PROBLEM REQUIREMENTS:
From the data below, please reproduce exactly everything from the line that contains "purple light bulb: 2 -> 5" down to the line that contains "yellow light bulb: 2 -> 4", with both ends included.

DATA EXTRACTS:
* * *
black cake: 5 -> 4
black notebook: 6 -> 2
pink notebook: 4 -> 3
* * *
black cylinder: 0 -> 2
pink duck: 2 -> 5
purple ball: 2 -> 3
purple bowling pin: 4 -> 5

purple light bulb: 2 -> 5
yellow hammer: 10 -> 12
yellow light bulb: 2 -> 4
* * *
COMPLETED EXERCISE:
purple light bulb: 2 -> 5
yellow hammer: 10 -> 12
yellow light bulb: 2 -> 4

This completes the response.